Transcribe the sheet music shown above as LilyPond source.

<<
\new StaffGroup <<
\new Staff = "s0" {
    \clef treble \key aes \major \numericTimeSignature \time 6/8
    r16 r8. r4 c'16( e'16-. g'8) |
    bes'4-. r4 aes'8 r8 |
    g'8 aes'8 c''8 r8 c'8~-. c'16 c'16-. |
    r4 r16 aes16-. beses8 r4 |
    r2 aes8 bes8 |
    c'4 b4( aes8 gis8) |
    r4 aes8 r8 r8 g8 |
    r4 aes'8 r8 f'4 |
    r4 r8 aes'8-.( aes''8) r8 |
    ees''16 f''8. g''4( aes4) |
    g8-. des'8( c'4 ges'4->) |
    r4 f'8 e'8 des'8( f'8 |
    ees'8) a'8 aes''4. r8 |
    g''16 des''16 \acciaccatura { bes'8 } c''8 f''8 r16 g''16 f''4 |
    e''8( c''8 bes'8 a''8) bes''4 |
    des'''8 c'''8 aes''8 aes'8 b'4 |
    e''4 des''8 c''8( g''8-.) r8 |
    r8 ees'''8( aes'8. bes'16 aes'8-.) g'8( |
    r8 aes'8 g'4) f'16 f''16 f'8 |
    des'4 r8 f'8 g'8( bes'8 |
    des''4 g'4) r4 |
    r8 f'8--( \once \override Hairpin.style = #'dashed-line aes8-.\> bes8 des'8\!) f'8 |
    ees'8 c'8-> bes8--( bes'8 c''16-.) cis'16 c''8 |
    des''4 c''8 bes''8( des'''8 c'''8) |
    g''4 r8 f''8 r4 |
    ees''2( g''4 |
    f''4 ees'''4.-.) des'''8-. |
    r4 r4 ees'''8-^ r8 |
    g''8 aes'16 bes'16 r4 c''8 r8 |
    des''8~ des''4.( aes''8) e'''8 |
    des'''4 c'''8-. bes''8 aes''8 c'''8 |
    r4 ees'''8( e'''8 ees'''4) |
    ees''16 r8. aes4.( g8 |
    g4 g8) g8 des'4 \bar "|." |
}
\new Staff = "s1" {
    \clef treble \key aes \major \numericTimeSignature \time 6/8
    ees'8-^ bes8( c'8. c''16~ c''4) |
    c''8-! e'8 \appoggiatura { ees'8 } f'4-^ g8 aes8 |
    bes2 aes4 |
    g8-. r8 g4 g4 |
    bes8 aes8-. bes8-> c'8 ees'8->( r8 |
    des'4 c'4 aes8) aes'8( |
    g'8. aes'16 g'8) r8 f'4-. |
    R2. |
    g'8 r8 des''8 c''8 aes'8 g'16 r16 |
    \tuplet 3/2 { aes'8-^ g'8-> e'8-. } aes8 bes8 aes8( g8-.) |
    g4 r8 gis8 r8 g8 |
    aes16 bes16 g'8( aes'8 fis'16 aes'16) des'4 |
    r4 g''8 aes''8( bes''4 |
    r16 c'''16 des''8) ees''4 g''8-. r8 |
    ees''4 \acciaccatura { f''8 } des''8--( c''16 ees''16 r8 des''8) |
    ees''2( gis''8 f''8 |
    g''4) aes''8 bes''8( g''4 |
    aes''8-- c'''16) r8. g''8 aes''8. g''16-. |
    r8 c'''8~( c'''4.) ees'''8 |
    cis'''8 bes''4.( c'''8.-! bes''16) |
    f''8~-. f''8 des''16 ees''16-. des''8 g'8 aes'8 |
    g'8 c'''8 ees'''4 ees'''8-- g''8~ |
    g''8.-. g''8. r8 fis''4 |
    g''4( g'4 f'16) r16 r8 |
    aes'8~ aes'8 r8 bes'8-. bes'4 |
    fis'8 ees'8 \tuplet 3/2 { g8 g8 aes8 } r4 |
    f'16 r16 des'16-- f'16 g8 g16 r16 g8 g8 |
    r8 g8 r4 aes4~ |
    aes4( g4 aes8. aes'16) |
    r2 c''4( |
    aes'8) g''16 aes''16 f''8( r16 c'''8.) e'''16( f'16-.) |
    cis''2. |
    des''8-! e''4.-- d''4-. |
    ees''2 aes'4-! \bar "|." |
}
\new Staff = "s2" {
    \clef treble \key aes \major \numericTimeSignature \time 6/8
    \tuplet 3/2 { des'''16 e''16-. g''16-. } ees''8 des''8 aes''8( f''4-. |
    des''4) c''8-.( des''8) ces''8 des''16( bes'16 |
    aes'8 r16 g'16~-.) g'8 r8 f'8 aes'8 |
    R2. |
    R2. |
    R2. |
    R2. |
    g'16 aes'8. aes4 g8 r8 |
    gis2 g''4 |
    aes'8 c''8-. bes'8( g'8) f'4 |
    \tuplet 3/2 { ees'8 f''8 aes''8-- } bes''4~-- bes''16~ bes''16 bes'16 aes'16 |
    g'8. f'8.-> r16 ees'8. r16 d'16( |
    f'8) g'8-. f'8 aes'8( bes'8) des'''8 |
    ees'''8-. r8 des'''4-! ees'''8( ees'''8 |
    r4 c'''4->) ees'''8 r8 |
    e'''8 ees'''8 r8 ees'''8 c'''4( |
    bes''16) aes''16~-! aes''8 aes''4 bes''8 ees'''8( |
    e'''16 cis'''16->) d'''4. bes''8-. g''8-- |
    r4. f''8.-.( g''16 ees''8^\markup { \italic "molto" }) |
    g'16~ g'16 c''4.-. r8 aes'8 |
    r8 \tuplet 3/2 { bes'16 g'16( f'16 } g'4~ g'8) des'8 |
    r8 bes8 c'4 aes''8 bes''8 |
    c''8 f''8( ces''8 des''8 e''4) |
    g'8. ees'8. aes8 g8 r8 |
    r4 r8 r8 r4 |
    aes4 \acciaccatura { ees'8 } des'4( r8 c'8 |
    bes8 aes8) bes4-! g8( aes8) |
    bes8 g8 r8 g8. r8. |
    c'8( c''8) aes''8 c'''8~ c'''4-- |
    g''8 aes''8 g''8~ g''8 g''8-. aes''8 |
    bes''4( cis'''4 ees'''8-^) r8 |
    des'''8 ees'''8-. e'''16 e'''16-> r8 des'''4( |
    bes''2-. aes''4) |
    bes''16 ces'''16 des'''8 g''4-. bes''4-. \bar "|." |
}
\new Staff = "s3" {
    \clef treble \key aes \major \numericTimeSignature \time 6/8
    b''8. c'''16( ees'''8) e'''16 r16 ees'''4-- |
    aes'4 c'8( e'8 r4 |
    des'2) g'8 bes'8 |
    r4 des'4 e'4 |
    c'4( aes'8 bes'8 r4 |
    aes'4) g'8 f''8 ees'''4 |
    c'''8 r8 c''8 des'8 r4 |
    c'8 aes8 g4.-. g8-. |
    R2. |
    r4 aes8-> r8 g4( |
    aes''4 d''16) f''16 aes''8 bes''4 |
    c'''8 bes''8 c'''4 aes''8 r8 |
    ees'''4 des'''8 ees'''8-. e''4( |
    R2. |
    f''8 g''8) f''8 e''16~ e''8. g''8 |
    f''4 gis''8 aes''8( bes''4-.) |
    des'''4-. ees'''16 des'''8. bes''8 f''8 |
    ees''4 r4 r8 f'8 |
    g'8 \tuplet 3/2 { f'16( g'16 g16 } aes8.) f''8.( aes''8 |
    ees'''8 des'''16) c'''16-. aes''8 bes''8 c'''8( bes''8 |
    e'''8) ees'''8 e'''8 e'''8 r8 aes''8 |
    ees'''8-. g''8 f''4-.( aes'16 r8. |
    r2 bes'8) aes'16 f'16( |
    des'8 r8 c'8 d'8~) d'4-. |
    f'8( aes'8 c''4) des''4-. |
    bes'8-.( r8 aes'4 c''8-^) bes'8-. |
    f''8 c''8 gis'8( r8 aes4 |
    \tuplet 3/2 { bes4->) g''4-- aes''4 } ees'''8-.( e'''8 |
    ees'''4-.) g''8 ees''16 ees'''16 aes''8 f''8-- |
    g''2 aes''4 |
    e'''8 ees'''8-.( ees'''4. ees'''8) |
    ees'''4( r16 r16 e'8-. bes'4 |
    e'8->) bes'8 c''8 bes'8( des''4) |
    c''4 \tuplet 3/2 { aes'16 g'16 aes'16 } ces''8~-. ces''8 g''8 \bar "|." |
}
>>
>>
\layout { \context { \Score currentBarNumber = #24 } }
§ §
*Short exercise*
Gather every line of the material above that contains the string "acciaccatura".

*Answer for this exercise*
    g''16 des''16 \acciaccatura { bes'8 } c''8 f''8 r16 g''16 f''4 |
    ees''4 \acciaccatura { f''8 } des''8--( c''16 ees''16 r8 des''8) |
    aes4 \acciaccatura { ees'8 } des'4( r8 c'8 |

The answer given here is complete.